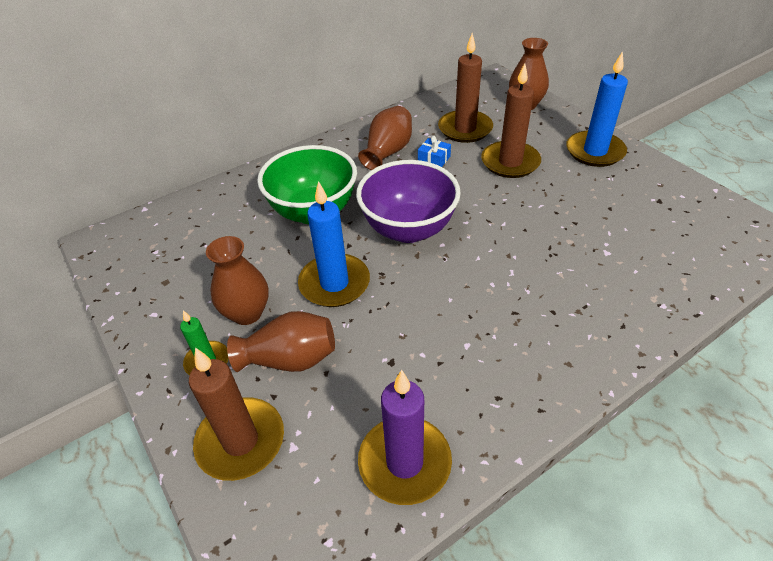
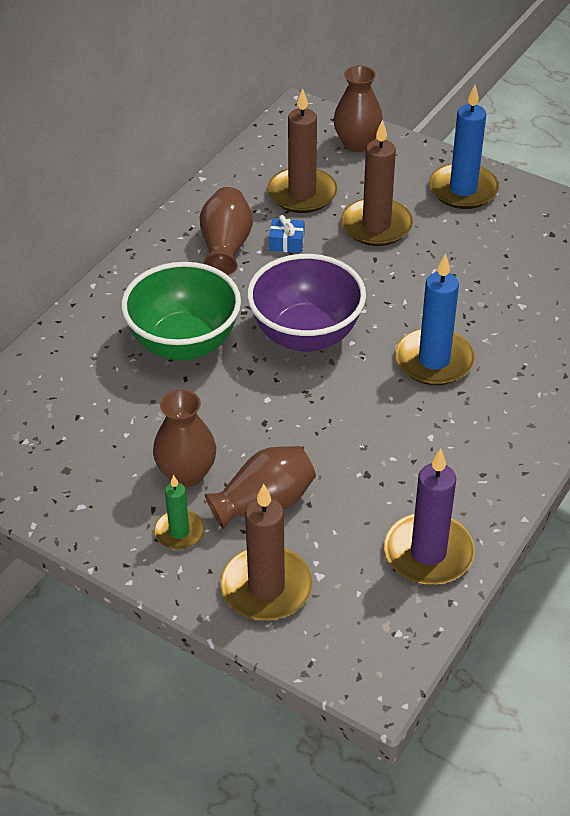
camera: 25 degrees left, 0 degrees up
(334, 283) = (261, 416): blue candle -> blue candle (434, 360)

• • •

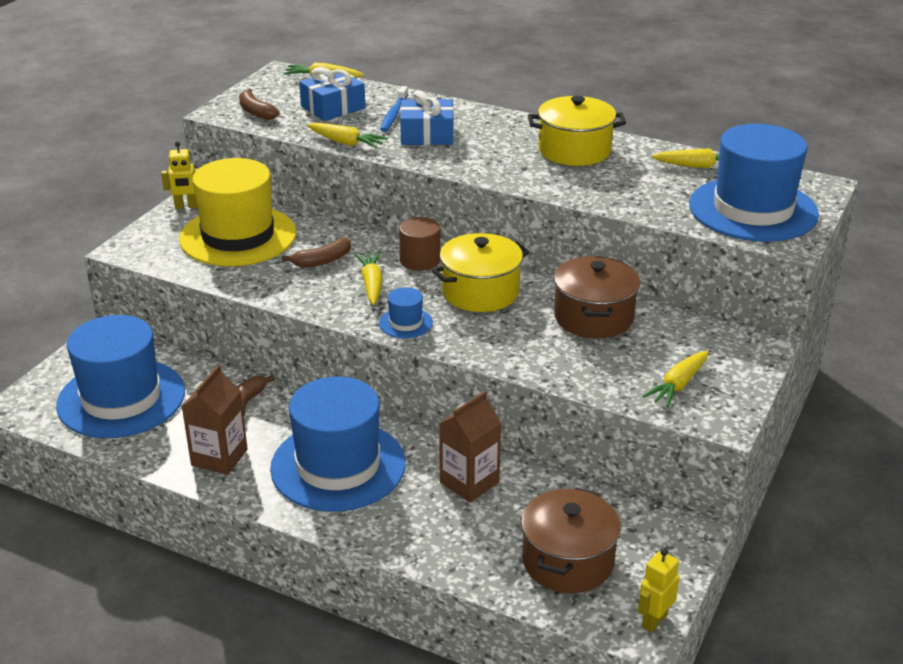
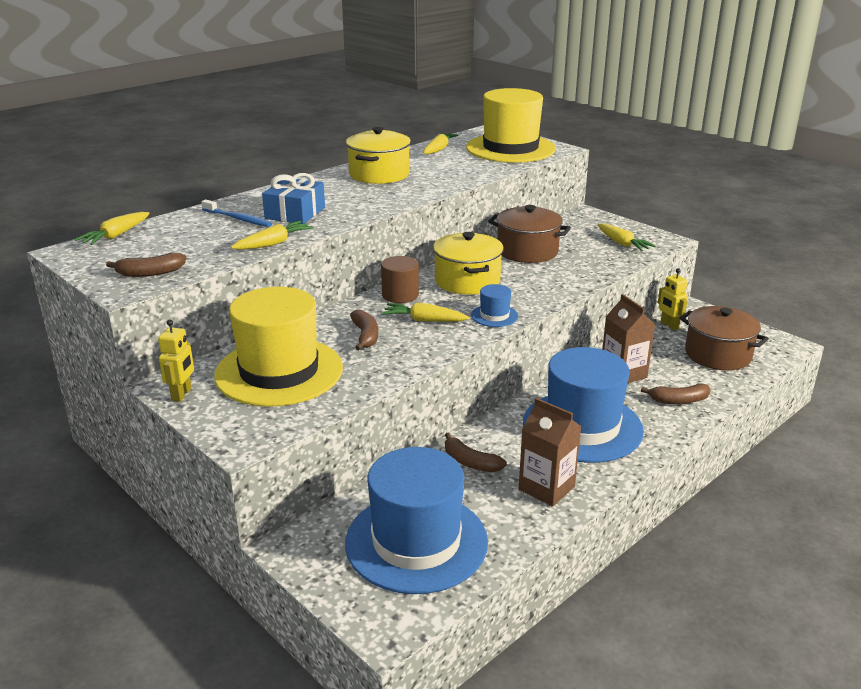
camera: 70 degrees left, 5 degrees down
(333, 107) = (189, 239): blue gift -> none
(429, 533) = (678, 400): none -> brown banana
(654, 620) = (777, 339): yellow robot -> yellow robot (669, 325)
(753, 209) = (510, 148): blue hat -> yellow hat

• • •

### Your task:
Above this instruction are the records; retype exactly the lines from the one containing "camera: 25 degrees left, 0 degrees up" up to and including the one containing "(334, 283) = (261, 416): blue".

### Answer:
camera: 25 degrees left, 0 degrees up
(334, 283) = (261, 416): blue candle -> blue candle (434, 360)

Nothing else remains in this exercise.